** Opening Records for the task block **

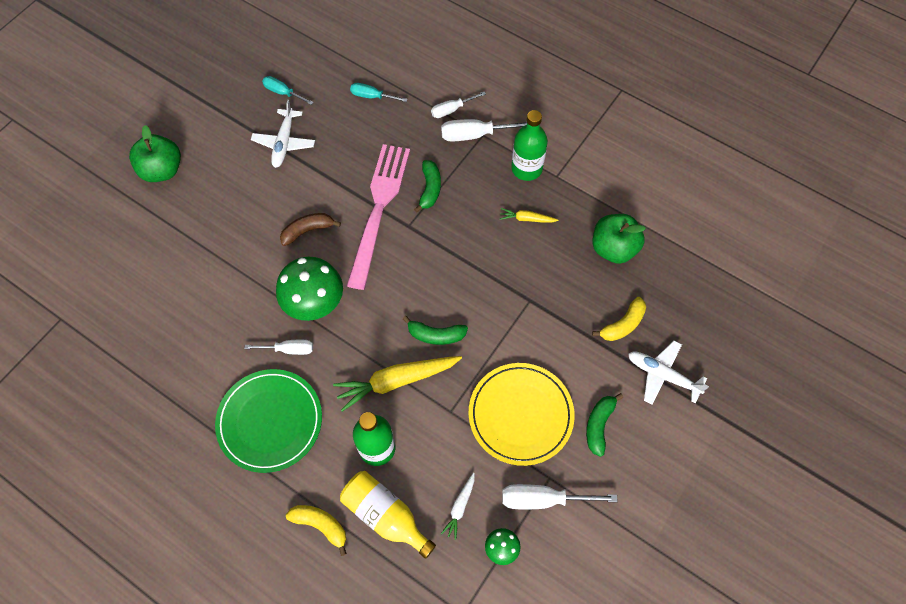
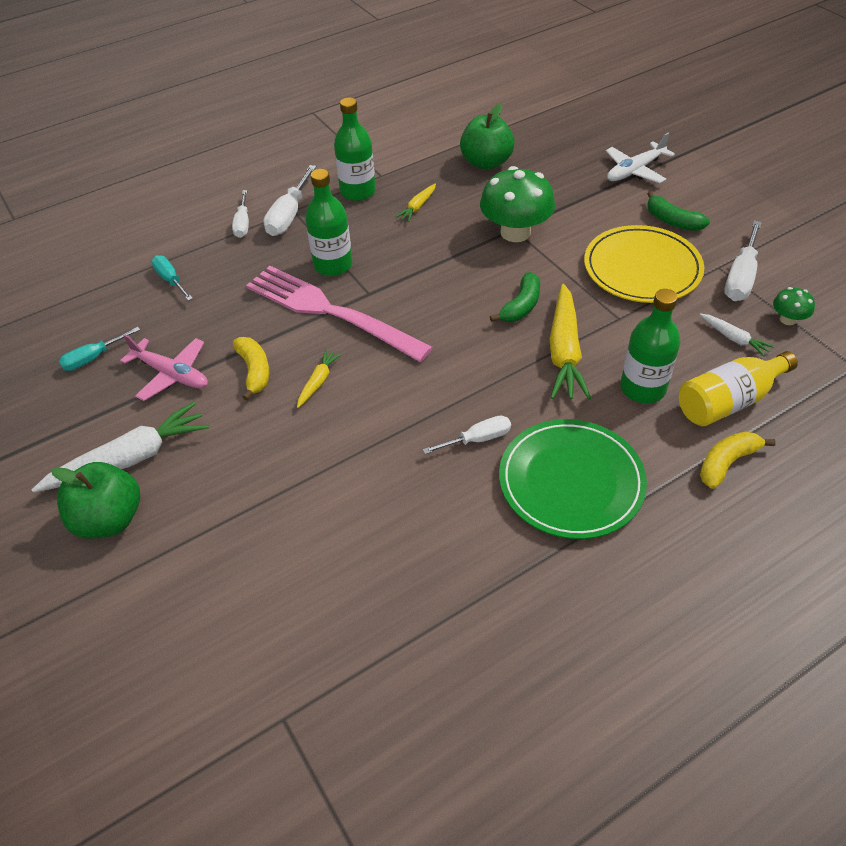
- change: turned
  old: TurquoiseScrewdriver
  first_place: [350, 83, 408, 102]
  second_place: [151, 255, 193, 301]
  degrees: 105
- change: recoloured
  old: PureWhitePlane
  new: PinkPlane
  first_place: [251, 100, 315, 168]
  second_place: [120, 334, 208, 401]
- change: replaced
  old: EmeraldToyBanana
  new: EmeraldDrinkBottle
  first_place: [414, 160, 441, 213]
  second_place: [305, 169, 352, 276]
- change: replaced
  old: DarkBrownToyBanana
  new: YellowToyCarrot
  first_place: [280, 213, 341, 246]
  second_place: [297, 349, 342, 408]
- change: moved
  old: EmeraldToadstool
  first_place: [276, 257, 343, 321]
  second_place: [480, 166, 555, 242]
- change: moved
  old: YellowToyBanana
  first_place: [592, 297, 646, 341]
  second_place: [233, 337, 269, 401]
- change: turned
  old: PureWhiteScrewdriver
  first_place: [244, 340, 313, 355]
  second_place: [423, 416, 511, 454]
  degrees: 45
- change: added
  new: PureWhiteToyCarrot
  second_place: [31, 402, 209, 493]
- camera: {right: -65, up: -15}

** Closing Records for the task block **

#### What needs to be done
Return the entries above exactly as they appear. Pictures should not be copied.

#### Answer to this problem
- change: turned
  old: TurquoiseScrewdriver
  first_place: [350, 83, 408, 102]
  second_place: [151, 255, 193, 301]
  degrees: 105
- change: recoloured
  old: PureWhitePlane
  new: PinkPlane
  first_place: [251, 100, 315, 168]
  second_place: [120, 334, 208, 401]
- change: replaced
  old: EmeraldToyBanana
  new: EmeraldDrinkBottle
  first_place: [414, 160, 441, 213]
  second_place: [305, 169, 352, 276]
- change: replaced
  old: DarkBrownToyBanana
  new: YellowToyCarrot
  first_place: [280, 213, 341, 246]
  second_place: [297, 349, 342, 408]
- change: moved
  old: EmeraldToadstool
  first_place: [276, 257, 343, 321]
  second_place: [480, 166, 555, 242]
- change: moved
  old: YellowToyBanana
  first_place: [592, 297, 646, 341]
  second_place: [233, 337, 269, 401]
- change: turned
  old: PureWhiteScrewdriver
  first_place: [244, 340, 313, 355]
  second_place: [423, 416, 511, 454]
  degrees: 45
- change: added
  new: PureWhiteToyCarrot
  second_place: [31, 402, 209, 493]
- camera: {right: -65, up: -15}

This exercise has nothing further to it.